**PROBLEM**. Copy out the lines beginning with the one that contains "yellow lemon: 1 -> 2" and ending with the last line below, exactly as they stand. Pictures are not copied.

[Scene difference descriptions]
•••
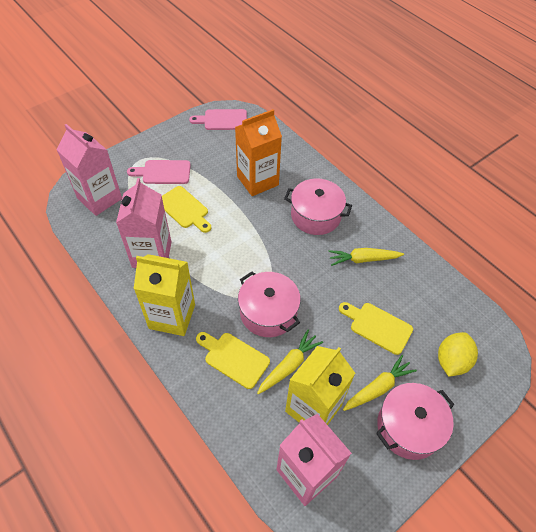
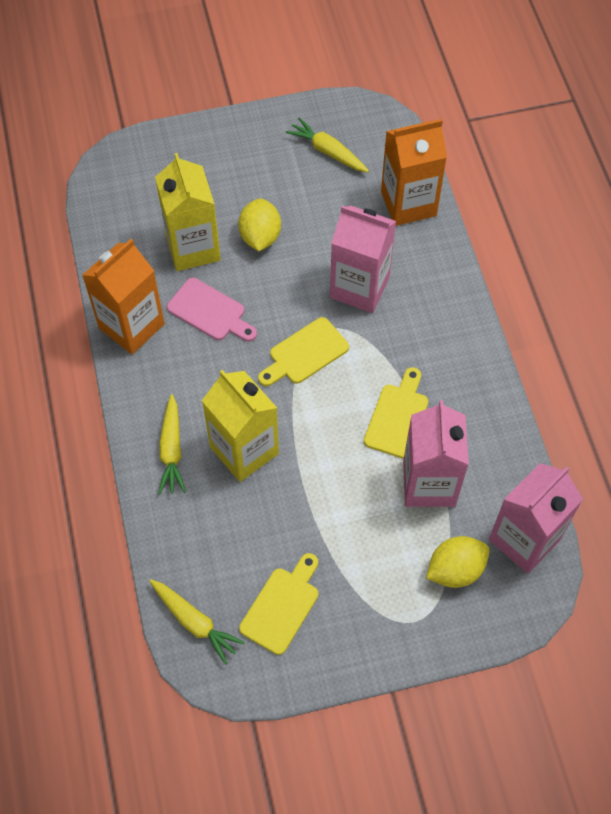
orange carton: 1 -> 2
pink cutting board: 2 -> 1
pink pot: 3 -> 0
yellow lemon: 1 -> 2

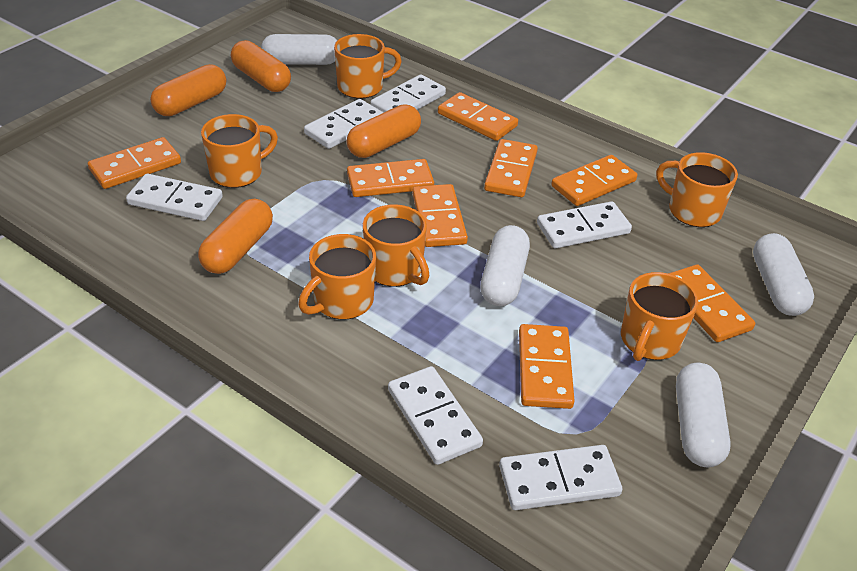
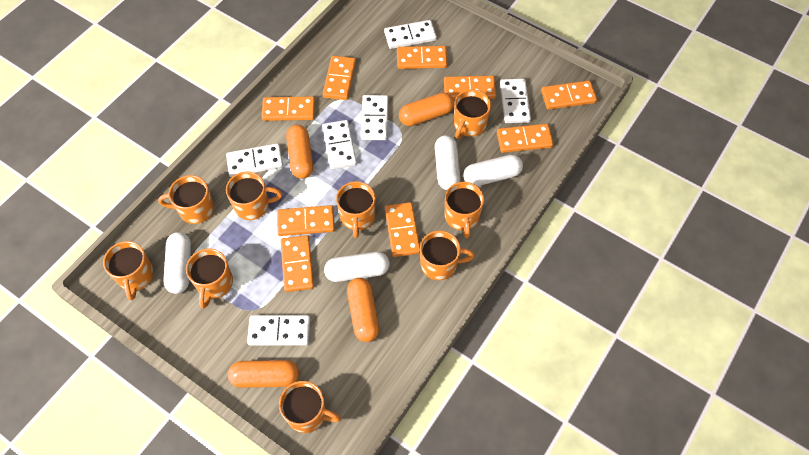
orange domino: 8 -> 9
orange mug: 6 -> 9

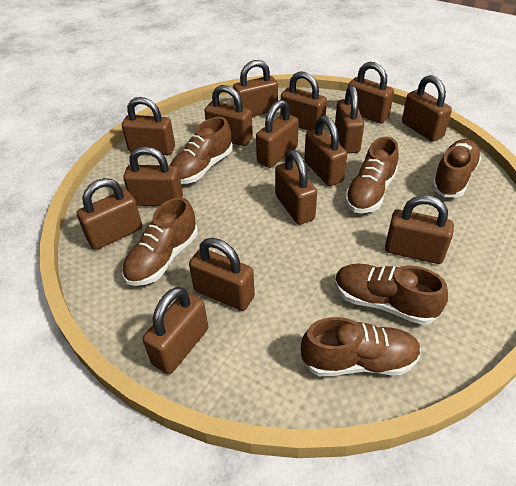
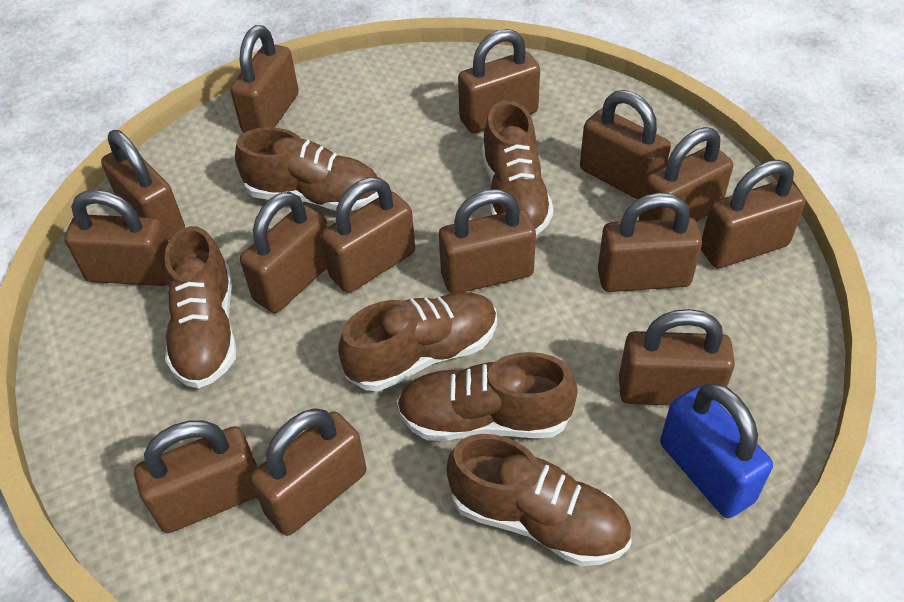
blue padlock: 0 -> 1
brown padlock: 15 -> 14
•••
**RESPONSE TO THE TASK**.
yellow lemon: 1 -> 2

orange domino: 8 -> 9
orange mug: 6 -> 9

blue padlock: 0 -> 1
brown padlock: 15 -> 14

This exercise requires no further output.